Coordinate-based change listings
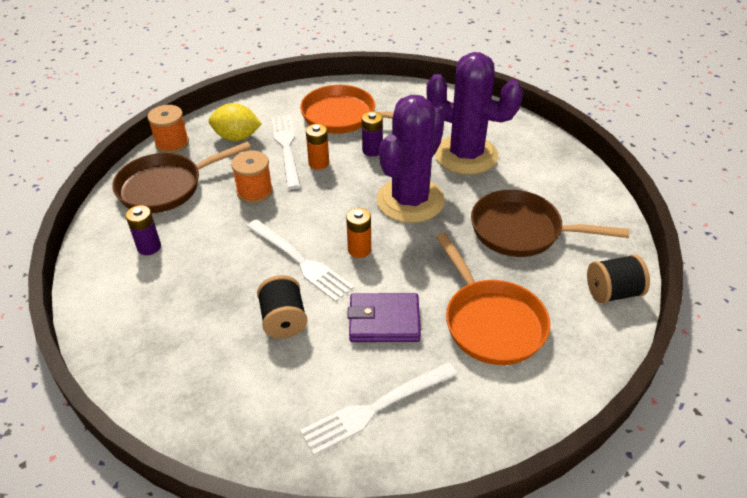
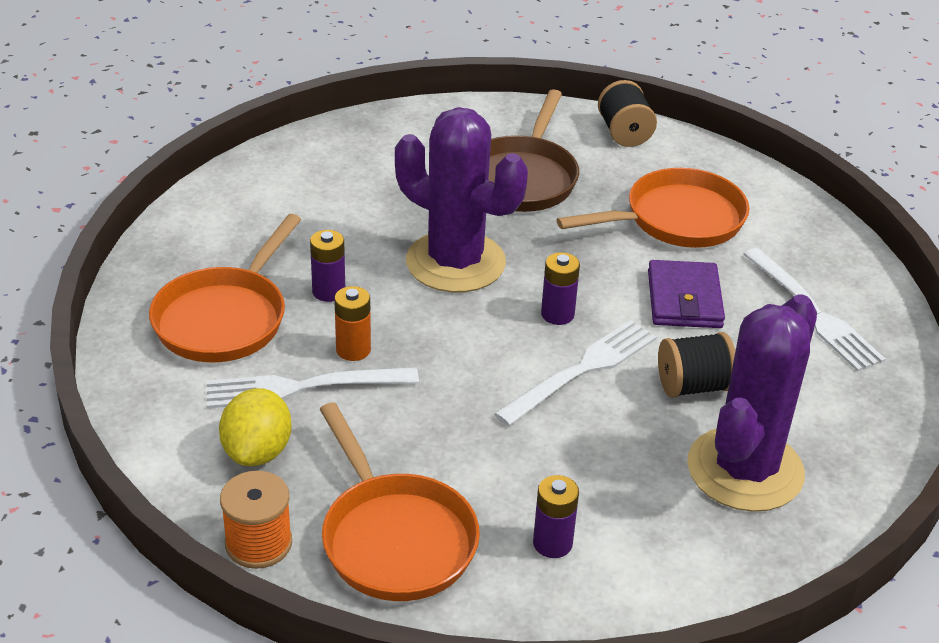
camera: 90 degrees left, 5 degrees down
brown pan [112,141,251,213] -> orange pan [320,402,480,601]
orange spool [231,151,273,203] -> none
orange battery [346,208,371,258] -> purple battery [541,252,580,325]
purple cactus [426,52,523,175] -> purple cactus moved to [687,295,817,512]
---
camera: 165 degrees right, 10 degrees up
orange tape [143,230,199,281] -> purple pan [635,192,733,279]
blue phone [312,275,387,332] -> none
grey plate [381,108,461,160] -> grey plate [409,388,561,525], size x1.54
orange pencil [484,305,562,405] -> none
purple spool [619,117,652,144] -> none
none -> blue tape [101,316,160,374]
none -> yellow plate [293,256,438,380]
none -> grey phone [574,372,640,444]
--
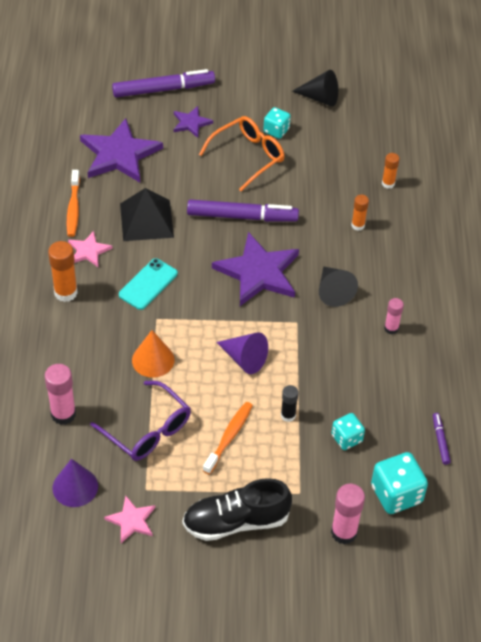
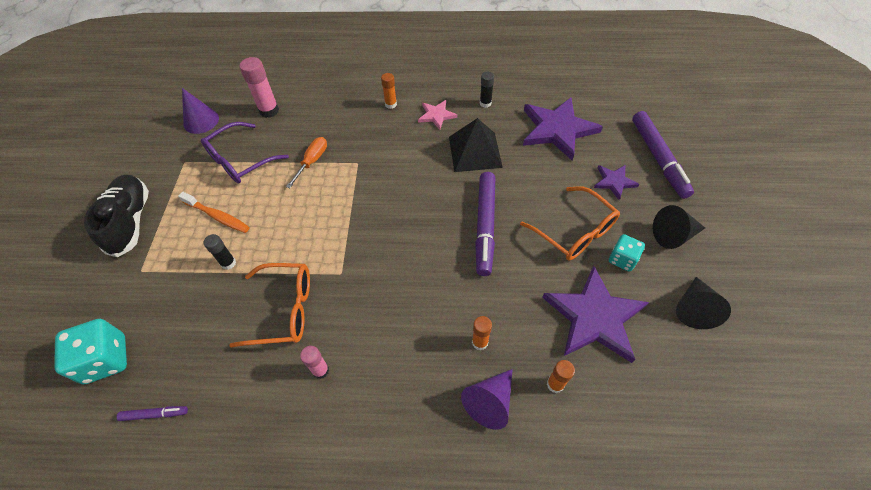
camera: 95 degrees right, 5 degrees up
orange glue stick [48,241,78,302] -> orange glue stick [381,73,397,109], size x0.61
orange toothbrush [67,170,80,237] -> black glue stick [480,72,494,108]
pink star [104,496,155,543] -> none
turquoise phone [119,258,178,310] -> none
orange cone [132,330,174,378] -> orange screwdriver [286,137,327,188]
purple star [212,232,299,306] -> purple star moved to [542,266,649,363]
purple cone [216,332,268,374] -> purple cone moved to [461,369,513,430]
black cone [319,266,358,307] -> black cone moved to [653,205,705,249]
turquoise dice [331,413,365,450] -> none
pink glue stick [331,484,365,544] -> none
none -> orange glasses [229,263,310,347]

PROBLEM REQUIREMENTS
What you give back should be only the lines of the records above, starting at the line with "camera: 90 degrees left, 5 degrees down" and ending at the line with "purple cactus [426,52,523,175]", restated word for word.

ANSWER TO THIS EXERCISE
camera: 90 degrees left, 5 degrees down
brown pan [112,141,251,213] -> orange pan [320,402,480,601]
orange spool [231,151,273,203] -> none
orange battery [346,208,371,258] -> purple battery [541,252,580,325]
purple cactus [426,52,523,175] -> purple cactus moved to [687,295,817,512]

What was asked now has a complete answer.